**YOUR INSTRUCTIONS:**
In the material below, find the line with "cake/pink 673 607" and the line with "lead pencil/ash-grey 581", then output those two lines and every line between them, exactly.
↓↓↓
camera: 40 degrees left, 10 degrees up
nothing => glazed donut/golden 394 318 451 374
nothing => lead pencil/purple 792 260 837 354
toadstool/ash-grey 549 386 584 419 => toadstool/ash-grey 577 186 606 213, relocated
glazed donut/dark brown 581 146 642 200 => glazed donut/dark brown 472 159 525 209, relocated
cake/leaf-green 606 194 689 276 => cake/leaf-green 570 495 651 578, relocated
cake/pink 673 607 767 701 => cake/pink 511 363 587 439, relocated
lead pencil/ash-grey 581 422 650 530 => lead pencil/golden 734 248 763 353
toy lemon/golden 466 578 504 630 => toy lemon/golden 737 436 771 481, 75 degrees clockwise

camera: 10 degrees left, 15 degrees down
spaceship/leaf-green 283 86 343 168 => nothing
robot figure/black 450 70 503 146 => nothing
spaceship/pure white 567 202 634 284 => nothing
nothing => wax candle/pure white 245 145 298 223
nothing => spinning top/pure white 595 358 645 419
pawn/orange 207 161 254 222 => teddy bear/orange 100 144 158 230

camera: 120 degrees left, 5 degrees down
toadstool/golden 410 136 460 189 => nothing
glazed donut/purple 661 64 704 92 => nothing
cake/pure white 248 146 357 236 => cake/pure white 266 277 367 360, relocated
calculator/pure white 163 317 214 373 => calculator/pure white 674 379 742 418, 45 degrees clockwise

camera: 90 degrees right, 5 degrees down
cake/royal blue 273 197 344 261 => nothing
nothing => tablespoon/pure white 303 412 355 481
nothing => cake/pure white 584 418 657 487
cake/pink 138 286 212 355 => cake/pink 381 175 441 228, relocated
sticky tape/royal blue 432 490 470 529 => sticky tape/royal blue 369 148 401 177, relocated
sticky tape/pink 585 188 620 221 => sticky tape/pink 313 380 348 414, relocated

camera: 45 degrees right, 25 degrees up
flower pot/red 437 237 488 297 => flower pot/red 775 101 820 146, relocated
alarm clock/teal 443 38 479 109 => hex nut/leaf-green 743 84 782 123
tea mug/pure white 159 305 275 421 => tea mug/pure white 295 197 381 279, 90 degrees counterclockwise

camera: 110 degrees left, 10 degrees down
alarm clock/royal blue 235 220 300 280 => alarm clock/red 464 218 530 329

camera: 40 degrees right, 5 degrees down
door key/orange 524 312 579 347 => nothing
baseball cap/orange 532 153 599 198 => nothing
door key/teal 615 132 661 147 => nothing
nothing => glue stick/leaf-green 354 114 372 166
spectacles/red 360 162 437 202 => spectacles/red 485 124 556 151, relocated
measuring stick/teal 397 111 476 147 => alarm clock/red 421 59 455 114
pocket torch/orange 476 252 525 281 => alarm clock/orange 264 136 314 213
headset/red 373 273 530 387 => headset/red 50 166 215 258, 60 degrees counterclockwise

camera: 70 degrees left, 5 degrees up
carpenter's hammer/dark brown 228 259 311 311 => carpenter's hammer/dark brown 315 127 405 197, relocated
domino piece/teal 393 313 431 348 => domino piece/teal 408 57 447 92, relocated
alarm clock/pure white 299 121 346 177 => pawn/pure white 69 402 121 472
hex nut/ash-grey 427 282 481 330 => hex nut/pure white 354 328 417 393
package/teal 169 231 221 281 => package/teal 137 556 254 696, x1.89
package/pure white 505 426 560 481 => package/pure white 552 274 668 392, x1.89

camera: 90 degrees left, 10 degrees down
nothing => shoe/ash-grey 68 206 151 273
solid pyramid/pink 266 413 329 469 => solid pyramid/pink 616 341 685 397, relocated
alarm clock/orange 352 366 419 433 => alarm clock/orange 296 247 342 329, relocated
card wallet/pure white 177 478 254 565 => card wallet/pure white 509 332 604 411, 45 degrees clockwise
↑↑↑
**RESPONSE FOR THIS EXERCISE:**
cake/pink 673 607 767 701 => cake/pink 511 363 587 439, relocated
lead pencil/ash-grey 581 422 650 530 => lead pencil/golden 734 248 763 353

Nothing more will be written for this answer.